▶ Goal of the exercise
Below are entries. Give back exactly the lines from the one containing "GPS1: NEO-M8N -> NEO-6M" through the one containing "RELAY2 pin VCC: 3V3 -> none", inclusive, without the pictures.

▶ Content revision data
====

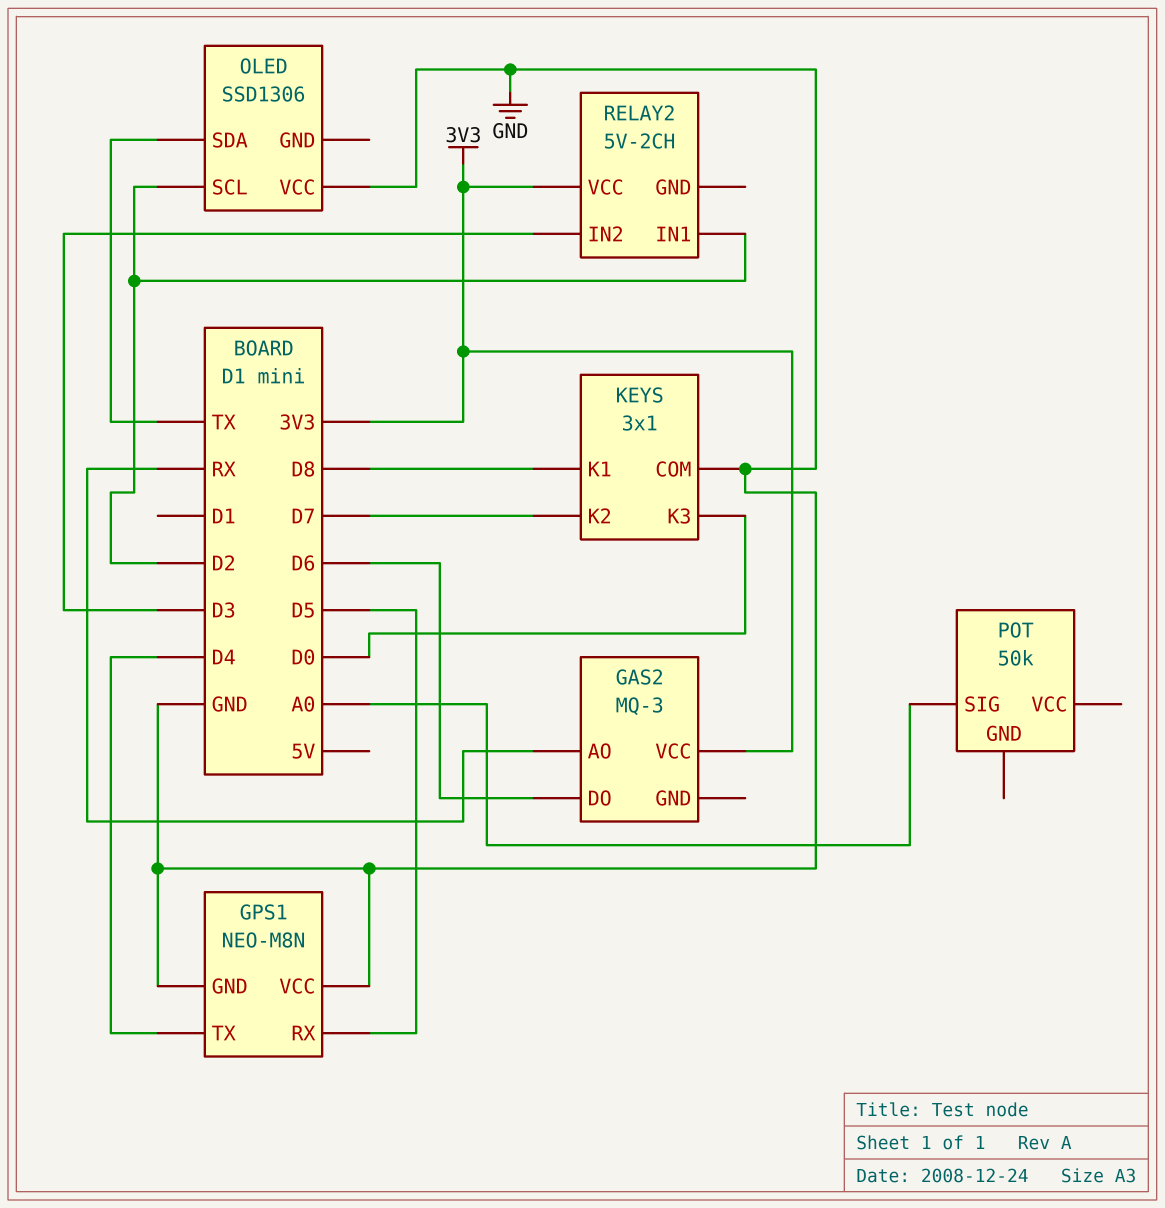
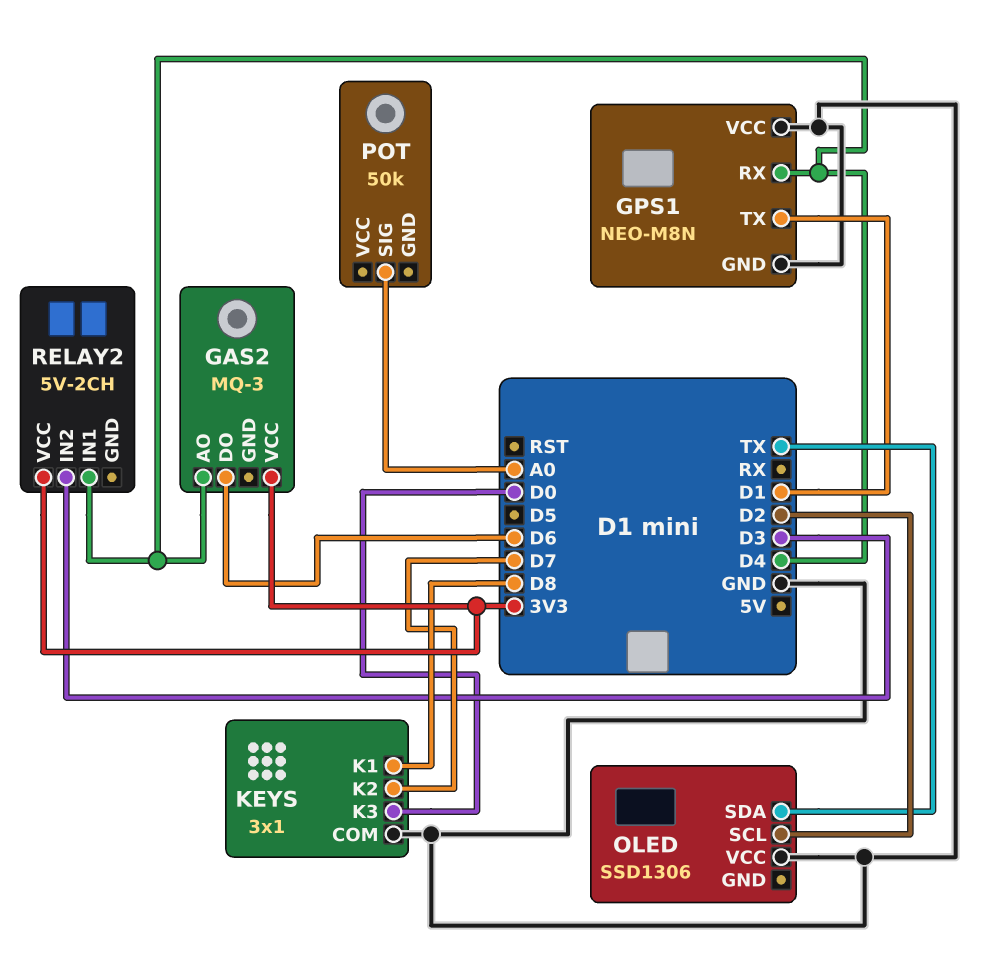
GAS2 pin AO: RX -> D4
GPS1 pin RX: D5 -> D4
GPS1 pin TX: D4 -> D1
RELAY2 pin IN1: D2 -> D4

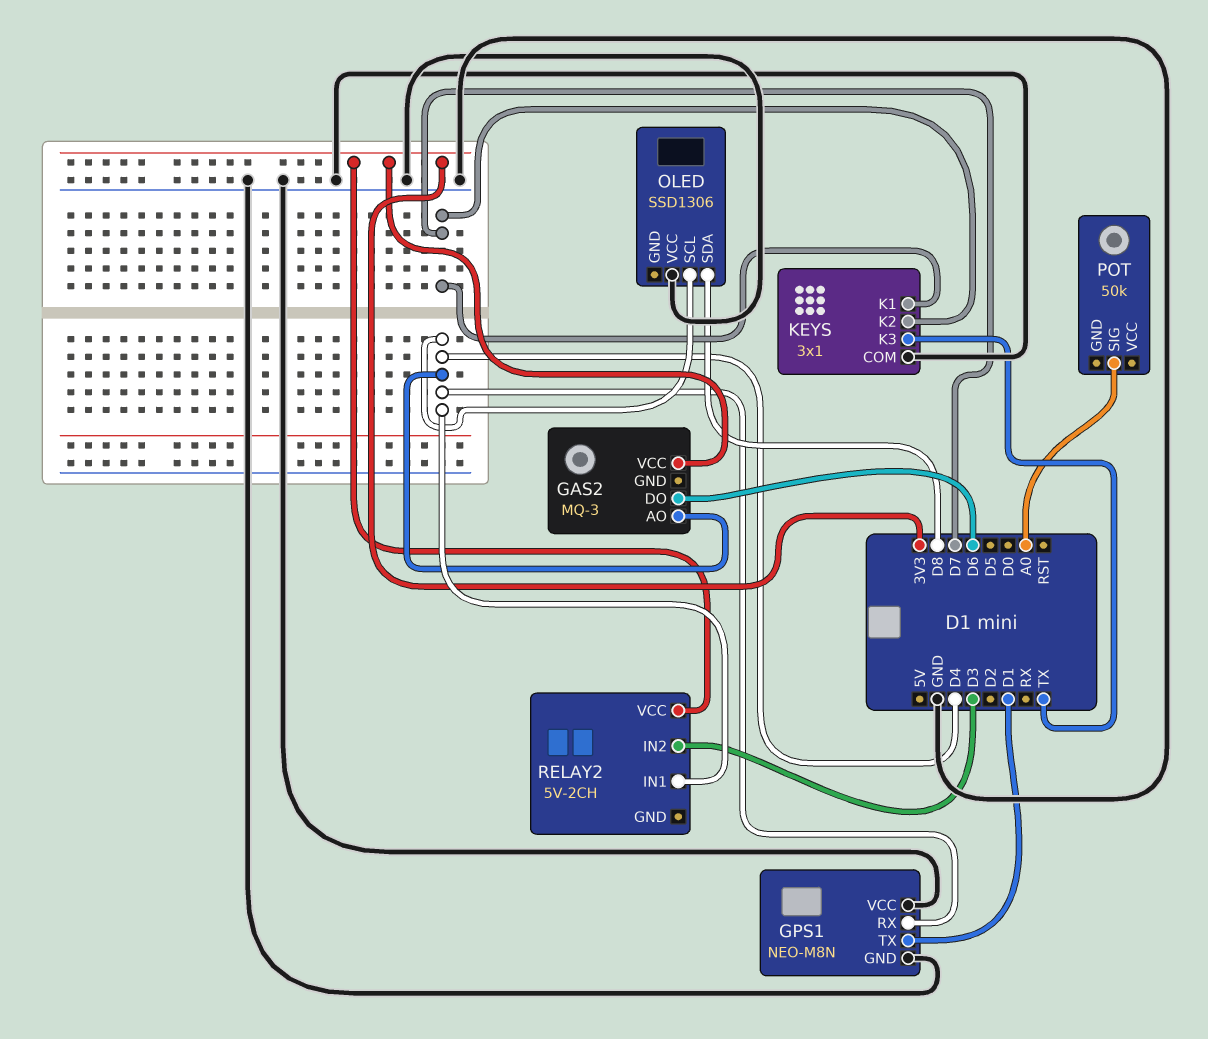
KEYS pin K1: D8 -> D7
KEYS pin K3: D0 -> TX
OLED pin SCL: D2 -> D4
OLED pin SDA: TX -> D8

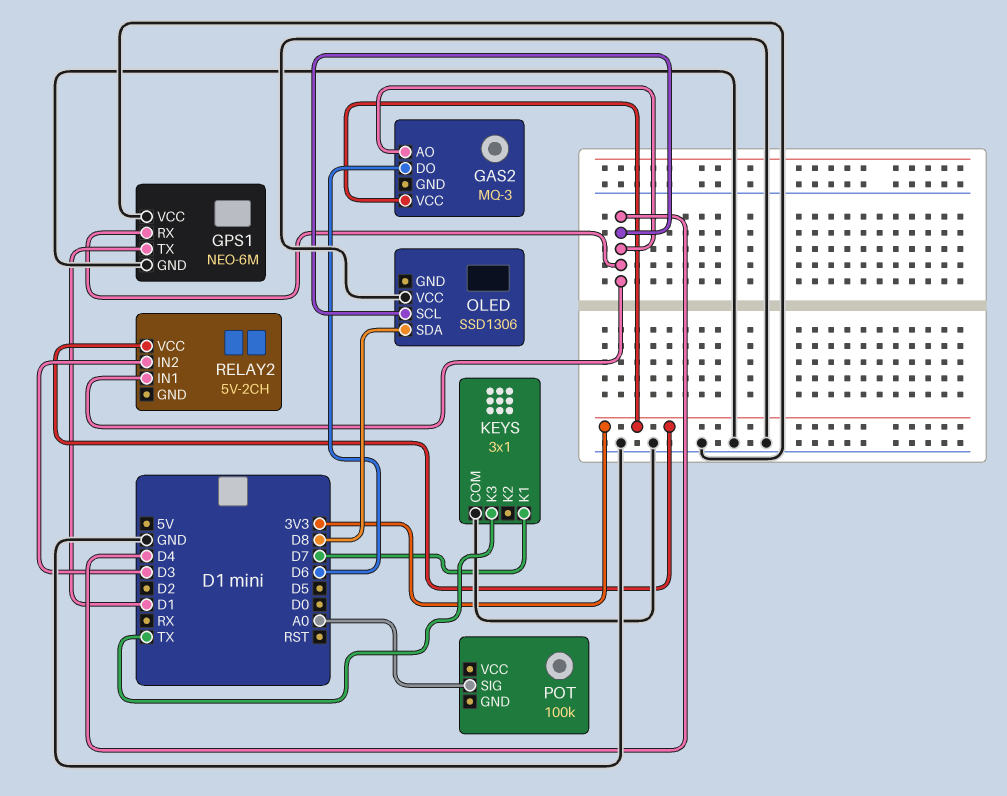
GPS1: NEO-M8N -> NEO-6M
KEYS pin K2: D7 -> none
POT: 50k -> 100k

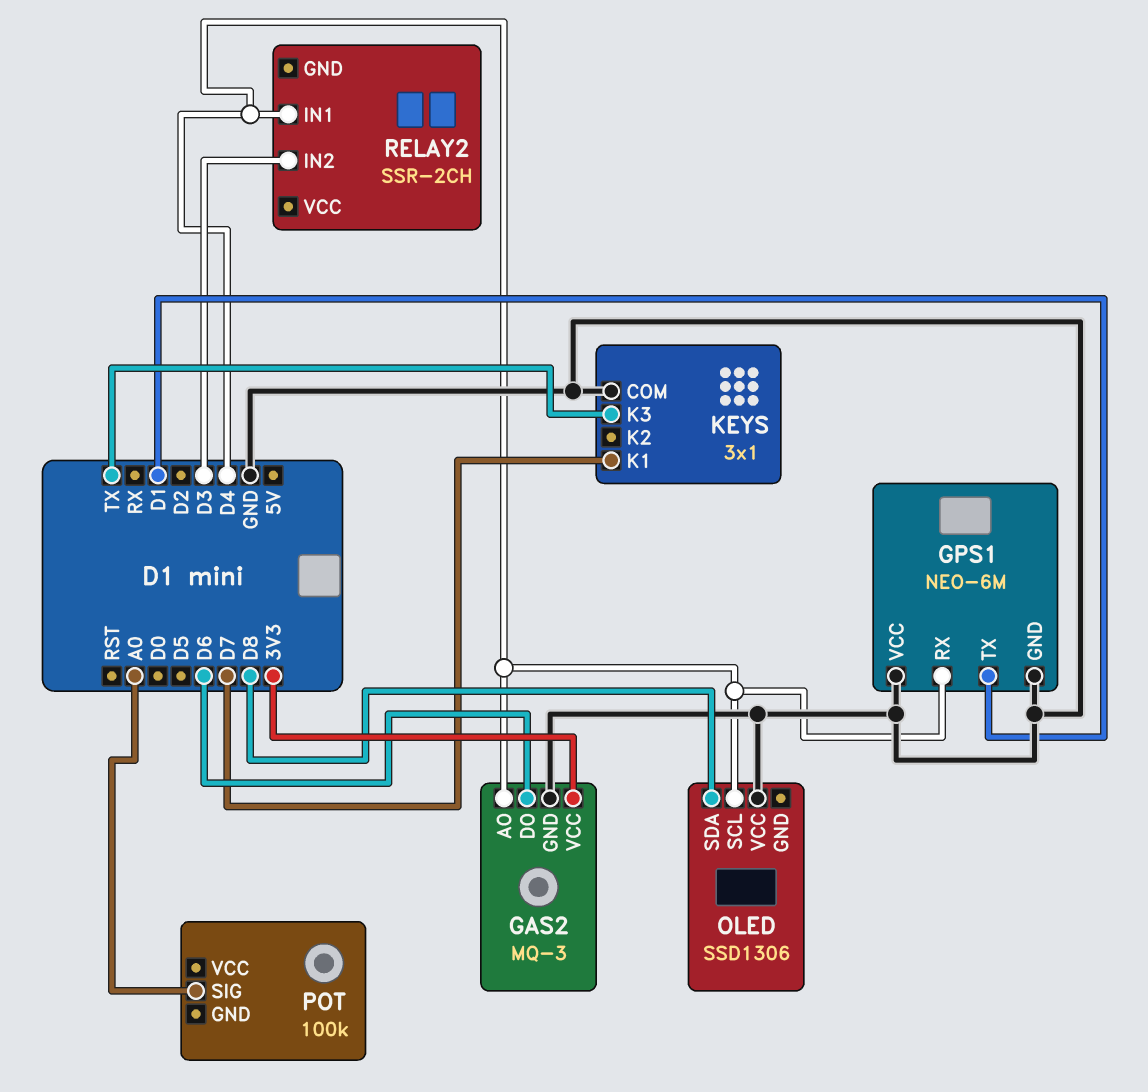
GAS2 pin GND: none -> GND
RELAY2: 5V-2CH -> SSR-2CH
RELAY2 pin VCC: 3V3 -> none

====

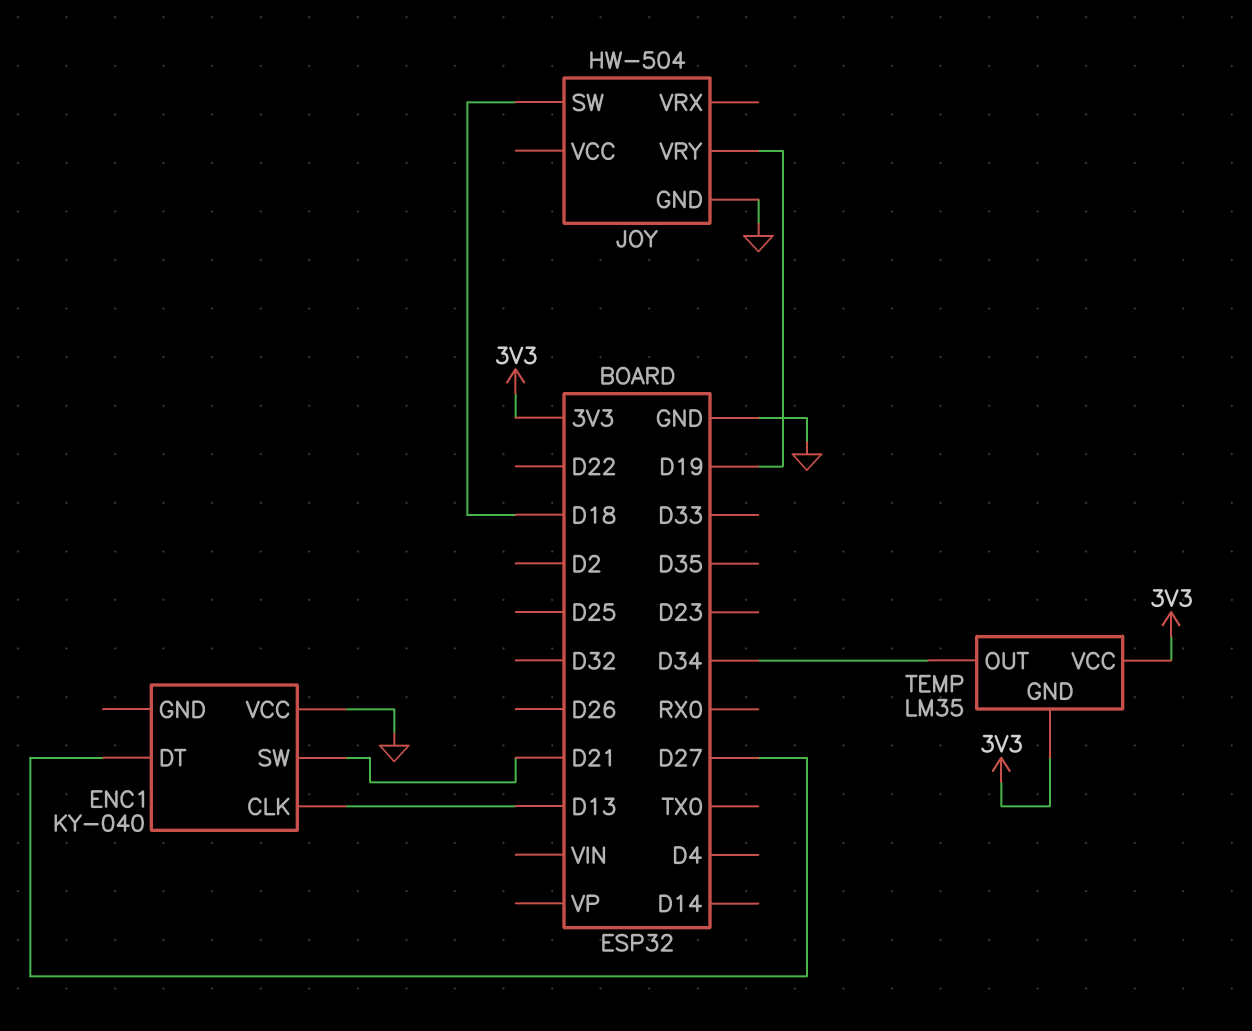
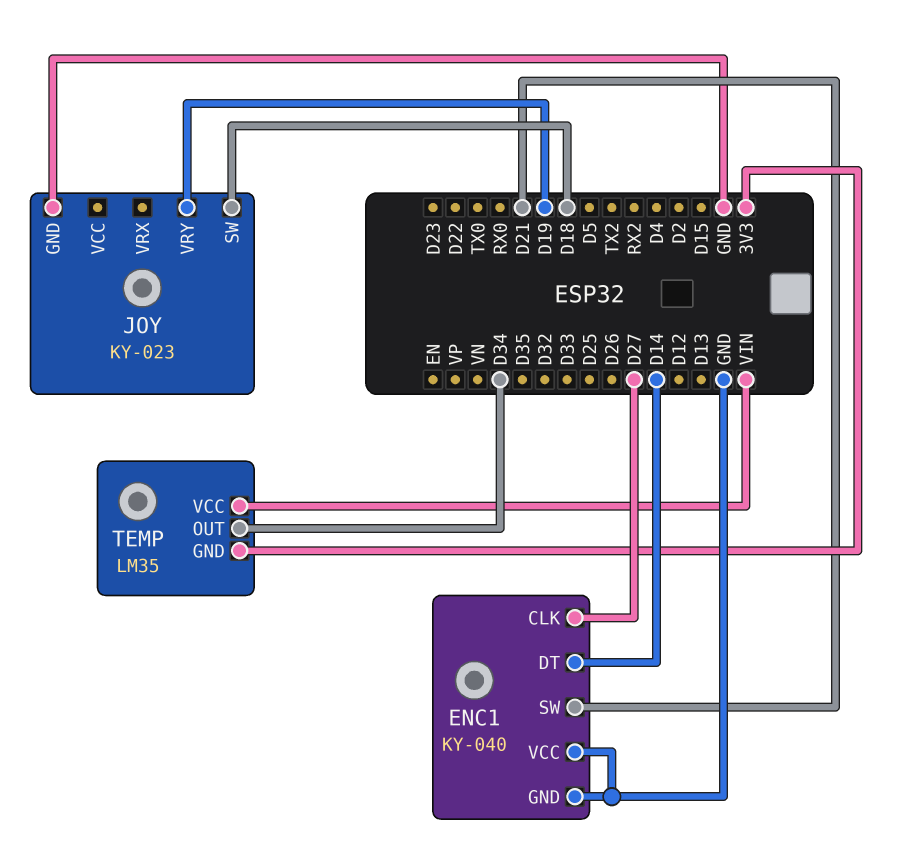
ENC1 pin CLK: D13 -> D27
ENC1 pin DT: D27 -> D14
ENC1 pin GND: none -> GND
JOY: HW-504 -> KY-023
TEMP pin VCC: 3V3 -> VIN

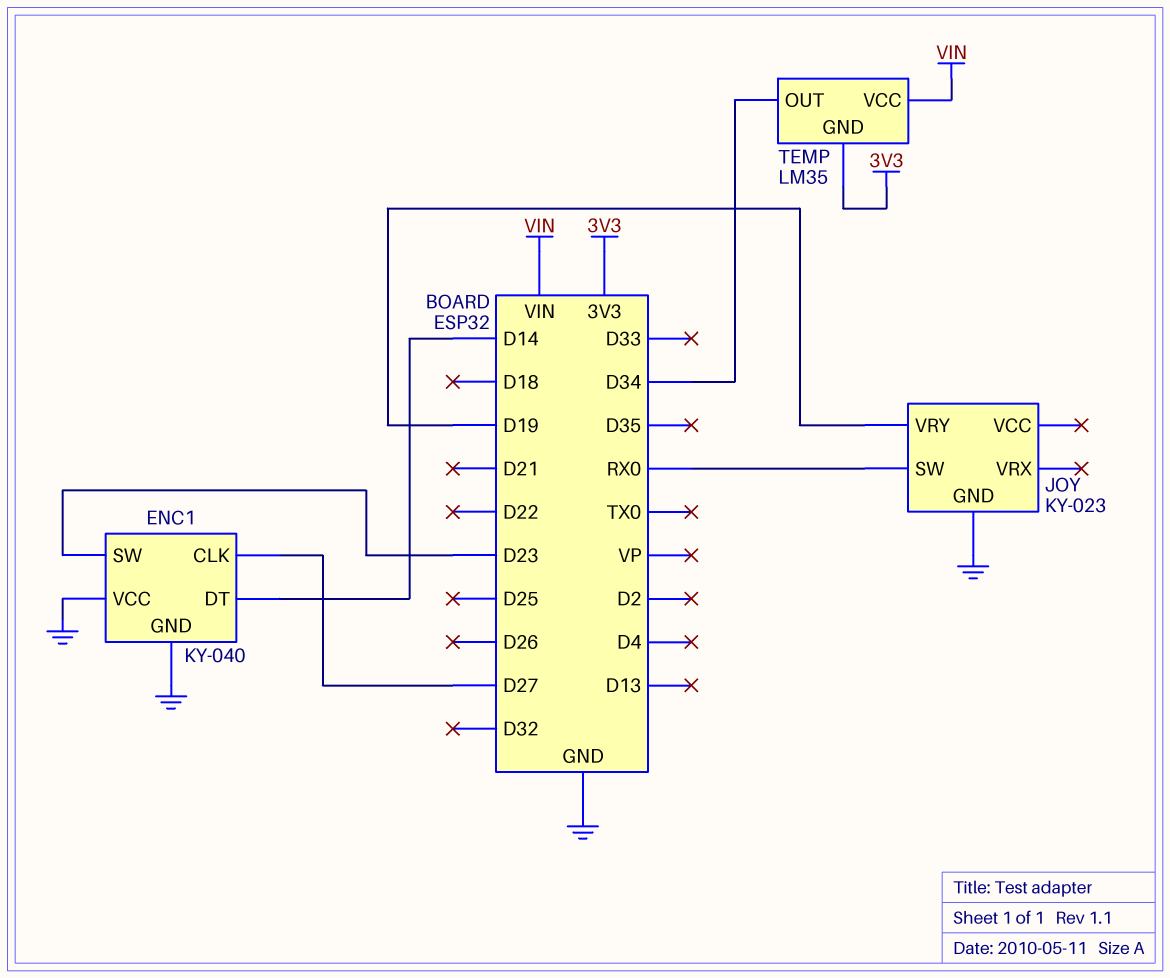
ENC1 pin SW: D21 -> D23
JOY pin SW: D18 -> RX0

====

▶ Answer for this exercise
GPS1: NEO-M8N -> NEO-6M
KEYS pin K2: D7 -> none
POT: 50k -> 100k

GAS2 pin GND: none -> GND
RELAY2: 5V-2CH -> SSR-2CH
RELAY2 pin VCC: 3V3 -> none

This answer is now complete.